__Problem description__. Each line below that contains the word "brown" is to be counted; give only the final number.

--- Source data Enclosed Below ---

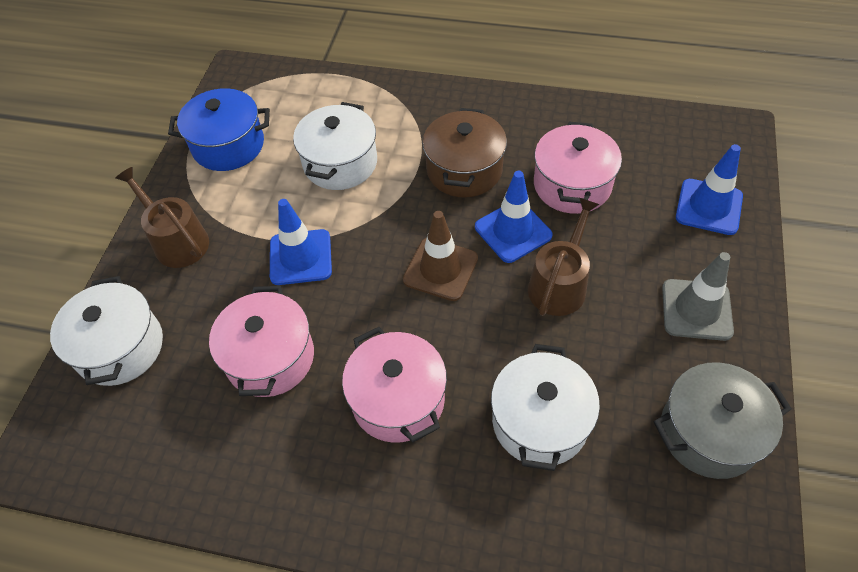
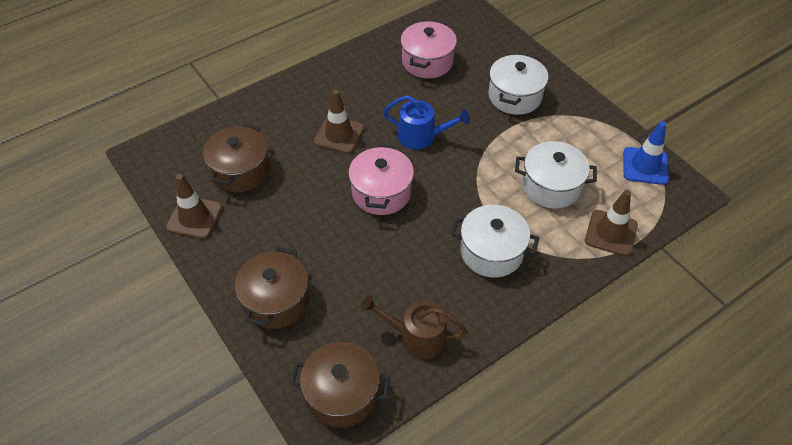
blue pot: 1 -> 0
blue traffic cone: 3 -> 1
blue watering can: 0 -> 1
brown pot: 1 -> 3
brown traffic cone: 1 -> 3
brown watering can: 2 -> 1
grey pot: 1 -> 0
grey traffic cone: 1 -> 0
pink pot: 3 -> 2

--- End of Enclosed Source data ---
--- Source data Enclosed Below ---

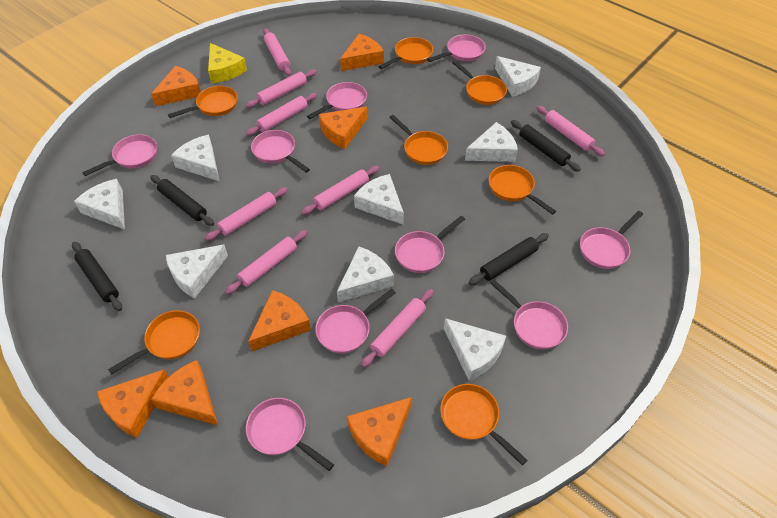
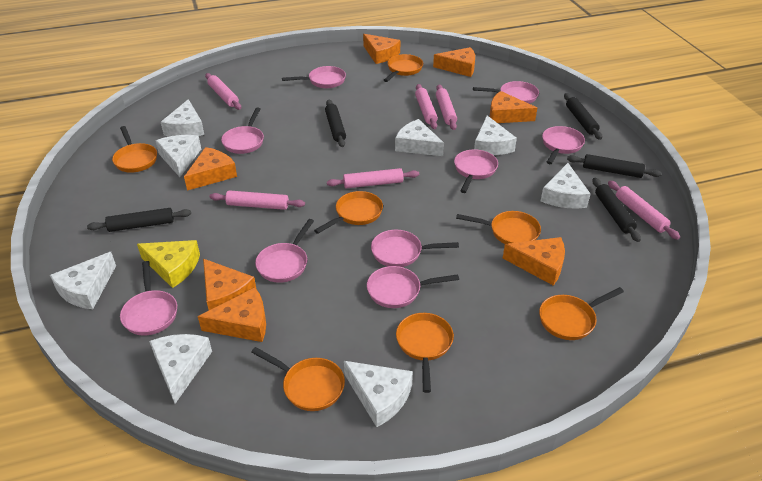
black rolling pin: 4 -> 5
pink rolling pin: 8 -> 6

--- End of Enclosed Source data ---

__Response to this exercise__. 3